▶ _Dataset_:
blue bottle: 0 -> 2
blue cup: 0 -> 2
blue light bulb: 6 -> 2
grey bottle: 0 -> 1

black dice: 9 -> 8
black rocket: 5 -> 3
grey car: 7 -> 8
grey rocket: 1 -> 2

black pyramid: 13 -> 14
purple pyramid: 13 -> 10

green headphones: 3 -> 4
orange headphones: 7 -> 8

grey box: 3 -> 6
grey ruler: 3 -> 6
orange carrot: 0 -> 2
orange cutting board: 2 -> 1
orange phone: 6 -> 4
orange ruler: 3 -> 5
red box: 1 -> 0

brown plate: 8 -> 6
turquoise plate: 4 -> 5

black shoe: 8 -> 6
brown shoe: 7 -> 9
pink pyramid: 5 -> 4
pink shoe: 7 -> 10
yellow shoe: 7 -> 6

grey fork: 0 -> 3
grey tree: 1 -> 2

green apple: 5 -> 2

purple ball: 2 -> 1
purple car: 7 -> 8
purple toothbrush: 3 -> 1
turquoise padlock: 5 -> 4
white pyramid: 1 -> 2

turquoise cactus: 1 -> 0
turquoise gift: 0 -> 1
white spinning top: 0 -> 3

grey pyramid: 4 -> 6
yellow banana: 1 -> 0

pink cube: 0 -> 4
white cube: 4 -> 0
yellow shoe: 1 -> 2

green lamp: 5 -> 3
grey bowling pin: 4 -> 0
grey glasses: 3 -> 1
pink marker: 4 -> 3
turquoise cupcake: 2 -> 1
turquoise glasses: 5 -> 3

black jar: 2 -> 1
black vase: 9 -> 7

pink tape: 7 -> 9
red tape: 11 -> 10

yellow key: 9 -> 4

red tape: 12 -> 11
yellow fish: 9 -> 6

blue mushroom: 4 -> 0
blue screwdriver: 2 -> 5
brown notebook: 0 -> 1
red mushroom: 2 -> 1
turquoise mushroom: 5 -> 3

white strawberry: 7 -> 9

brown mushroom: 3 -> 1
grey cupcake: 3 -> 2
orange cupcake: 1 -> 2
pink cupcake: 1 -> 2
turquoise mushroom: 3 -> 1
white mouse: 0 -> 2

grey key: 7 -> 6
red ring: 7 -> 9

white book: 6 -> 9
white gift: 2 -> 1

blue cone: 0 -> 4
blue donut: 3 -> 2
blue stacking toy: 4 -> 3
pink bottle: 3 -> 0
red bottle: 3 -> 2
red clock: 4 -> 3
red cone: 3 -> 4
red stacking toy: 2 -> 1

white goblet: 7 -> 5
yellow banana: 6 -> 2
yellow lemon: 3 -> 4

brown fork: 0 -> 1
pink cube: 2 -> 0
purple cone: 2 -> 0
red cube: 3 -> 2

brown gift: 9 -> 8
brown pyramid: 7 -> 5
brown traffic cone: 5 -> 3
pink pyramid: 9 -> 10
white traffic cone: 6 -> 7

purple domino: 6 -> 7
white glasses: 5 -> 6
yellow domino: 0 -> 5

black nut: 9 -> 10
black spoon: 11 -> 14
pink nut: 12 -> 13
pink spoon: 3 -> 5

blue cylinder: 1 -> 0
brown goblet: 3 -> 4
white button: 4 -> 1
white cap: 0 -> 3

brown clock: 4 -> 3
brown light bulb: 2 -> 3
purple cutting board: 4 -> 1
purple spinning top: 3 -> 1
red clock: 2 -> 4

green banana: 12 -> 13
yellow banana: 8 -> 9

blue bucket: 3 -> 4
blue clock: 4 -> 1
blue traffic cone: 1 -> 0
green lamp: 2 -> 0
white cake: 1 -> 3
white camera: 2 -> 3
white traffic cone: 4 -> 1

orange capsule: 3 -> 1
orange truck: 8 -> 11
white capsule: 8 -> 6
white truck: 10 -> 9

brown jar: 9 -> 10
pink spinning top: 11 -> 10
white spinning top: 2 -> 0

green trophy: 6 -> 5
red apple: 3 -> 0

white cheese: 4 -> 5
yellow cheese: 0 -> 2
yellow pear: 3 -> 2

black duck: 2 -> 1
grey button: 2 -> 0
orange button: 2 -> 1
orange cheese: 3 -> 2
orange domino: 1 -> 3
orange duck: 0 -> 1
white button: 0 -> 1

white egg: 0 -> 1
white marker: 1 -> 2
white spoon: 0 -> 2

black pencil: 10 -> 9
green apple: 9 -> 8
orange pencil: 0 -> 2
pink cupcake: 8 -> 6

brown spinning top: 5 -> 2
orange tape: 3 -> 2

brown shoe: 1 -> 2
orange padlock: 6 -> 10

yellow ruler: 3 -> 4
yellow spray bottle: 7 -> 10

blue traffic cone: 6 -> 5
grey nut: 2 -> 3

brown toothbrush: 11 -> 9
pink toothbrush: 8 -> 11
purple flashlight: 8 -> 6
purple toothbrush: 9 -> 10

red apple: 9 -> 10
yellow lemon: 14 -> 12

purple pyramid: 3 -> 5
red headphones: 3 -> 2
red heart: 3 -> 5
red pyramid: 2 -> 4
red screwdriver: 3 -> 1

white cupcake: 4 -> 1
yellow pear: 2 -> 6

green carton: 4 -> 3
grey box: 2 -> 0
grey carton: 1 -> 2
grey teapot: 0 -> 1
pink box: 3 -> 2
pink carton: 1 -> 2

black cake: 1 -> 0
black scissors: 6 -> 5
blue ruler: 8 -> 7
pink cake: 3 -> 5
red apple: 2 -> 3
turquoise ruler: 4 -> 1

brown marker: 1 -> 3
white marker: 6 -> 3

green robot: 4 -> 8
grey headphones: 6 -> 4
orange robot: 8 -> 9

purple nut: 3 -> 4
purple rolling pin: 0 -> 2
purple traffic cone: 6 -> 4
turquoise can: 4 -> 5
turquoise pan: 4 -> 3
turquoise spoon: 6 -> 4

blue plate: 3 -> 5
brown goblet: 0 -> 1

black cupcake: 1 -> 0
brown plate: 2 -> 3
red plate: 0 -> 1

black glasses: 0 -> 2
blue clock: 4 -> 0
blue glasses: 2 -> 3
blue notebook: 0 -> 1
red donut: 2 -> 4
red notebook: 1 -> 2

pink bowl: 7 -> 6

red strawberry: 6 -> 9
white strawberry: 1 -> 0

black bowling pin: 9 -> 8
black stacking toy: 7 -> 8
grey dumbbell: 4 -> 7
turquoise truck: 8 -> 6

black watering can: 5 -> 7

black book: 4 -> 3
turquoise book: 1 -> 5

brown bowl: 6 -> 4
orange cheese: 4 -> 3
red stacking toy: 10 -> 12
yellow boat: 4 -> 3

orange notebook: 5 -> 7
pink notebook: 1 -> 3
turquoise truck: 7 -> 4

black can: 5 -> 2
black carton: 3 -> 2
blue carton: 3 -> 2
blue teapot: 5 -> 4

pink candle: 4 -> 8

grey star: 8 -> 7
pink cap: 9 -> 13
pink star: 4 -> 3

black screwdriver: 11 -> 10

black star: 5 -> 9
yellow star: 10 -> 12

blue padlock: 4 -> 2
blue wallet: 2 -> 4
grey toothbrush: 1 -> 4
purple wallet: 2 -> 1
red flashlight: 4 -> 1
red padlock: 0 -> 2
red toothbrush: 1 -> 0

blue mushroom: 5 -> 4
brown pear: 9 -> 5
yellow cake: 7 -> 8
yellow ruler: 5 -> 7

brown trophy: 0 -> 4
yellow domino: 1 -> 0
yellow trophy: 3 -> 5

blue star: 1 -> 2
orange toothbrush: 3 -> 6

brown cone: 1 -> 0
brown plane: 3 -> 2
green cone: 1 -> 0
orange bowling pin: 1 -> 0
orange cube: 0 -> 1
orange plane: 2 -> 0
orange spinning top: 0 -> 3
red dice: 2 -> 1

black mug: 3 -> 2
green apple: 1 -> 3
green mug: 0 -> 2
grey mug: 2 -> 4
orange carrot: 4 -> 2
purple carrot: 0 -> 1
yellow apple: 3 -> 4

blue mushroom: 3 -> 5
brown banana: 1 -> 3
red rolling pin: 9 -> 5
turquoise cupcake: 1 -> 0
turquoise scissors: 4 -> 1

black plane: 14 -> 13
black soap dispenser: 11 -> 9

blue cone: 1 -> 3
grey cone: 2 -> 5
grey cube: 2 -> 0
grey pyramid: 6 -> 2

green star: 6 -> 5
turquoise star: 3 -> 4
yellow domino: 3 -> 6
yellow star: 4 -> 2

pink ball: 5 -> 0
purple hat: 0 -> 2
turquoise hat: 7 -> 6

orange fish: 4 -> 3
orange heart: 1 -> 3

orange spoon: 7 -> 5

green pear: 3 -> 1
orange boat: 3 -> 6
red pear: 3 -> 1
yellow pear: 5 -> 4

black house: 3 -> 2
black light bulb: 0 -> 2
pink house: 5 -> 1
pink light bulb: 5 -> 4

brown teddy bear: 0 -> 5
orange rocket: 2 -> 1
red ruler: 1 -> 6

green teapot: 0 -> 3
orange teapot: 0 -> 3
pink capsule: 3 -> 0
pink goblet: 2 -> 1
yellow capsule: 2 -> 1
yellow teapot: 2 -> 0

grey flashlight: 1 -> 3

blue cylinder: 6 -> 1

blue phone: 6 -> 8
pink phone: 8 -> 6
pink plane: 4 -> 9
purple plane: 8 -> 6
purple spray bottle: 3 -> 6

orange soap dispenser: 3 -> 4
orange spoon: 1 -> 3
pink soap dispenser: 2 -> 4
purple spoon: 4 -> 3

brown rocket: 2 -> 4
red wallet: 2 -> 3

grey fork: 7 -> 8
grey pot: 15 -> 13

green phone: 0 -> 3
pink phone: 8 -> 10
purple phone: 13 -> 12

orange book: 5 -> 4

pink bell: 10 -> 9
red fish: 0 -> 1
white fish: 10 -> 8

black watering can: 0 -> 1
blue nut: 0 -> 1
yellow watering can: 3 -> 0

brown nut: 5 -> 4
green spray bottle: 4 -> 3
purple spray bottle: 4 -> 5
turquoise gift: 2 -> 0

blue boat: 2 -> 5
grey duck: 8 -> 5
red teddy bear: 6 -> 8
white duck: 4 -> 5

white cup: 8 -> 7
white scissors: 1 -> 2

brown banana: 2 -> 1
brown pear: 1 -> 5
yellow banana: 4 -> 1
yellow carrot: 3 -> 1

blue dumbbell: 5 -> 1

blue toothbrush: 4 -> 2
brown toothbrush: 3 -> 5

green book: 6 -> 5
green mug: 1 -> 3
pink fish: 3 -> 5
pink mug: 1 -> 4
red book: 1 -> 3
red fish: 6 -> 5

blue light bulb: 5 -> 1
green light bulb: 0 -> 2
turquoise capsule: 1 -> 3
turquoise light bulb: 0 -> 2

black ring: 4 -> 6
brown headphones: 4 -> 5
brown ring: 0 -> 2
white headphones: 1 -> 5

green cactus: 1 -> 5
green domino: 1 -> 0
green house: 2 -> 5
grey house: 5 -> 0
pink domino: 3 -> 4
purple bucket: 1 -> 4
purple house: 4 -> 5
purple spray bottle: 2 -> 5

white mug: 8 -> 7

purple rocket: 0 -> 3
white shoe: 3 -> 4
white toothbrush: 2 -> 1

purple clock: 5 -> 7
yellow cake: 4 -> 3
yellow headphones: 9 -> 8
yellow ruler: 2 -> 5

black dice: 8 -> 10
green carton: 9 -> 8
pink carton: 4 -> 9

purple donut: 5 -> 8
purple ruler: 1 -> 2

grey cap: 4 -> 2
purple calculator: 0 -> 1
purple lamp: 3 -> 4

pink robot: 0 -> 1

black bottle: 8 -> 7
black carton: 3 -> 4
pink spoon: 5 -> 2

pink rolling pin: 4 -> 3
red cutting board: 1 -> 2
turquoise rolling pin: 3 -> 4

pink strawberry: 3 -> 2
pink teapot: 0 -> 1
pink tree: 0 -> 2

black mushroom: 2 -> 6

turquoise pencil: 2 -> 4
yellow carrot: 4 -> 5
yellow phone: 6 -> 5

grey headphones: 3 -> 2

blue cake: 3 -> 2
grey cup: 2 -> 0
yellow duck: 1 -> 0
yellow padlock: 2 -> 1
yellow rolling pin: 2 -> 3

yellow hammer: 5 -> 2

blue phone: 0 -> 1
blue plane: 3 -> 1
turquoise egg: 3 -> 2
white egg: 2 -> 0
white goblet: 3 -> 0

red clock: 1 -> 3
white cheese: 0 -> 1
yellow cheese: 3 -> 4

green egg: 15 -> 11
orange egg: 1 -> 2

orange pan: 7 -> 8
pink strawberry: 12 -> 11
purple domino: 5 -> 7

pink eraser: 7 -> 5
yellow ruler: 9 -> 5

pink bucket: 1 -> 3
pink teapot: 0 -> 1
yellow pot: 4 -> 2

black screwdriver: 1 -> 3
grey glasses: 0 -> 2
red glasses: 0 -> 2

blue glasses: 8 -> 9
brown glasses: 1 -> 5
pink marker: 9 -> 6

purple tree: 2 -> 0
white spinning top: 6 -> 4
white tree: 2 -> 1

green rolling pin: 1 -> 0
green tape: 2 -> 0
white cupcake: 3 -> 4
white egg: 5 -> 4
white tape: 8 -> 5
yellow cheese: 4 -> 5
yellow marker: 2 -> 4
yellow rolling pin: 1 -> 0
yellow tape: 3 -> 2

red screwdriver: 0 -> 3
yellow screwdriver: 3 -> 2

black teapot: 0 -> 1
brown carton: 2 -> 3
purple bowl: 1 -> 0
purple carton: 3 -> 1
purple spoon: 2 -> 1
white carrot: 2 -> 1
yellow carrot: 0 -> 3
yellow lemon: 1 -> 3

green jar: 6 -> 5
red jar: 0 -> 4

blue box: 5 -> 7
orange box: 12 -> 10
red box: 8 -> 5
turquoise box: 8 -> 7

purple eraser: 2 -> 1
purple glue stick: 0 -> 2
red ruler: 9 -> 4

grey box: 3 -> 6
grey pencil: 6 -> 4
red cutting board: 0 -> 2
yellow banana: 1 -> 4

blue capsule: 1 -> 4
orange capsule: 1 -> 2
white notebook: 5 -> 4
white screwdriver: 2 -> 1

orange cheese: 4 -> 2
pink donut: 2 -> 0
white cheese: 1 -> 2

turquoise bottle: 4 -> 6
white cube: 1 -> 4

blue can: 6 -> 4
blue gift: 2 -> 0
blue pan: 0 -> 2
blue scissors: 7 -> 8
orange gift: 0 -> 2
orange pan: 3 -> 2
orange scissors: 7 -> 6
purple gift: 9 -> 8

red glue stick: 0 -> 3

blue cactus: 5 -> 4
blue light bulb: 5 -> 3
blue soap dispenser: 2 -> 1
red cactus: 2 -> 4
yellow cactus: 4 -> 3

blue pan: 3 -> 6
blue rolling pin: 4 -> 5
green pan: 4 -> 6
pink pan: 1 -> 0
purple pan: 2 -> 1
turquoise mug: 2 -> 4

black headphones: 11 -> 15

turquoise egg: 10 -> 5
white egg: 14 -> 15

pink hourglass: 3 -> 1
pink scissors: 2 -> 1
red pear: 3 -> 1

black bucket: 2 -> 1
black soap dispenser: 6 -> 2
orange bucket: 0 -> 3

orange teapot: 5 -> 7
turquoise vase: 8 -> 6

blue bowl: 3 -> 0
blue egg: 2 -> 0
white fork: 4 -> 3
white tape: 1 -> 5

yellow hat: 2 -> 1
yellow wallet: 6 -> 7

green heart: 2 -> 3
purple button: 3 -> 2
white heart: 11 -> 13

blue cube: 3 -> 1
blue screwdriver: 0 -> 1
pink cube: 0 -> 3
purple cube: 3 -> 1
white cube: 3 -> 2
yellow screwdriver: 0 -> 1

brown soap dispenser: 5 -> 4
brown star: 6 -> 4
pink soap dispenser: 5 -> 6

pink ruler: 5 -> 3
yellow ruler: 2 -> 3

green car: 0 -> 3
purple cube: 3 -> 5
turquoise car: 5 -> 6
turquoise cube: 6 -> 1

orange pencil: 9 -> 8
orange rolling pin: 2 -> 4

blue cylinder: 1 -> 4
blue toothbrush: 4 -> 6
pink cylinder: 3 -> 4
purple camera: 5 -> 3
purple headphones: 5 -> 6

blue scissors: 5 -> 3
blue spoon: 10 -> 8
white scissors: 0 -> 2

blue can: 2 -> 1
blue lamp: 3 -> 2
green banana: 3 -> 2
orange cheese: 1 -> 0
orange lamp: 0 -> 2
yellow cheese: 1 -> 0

▶ _What is needed_: Copy verbatim, from the listing above, each line from the one containing "black watering can: 5 -> 7" down to the one containing "blue carton: 3 -> 2", inclusive.

▶ _Solution for this exercise_:
black watering can: 5 -> 7

black book: 4 -> 3
turquoise book: 1 -> 5

brown bowl: 6 -> 4
orange cheese: 4 -> 3
red stacking toy: 10 -> 12
yellow boat: 4 -> 3

orange notebook: 5 -> 7
pink notebook: 1 -> 3
turquoise truck: 7 -> 4

black can: 5 -> 2
black carton: 3 -> 2
blue carton: 3 -> 2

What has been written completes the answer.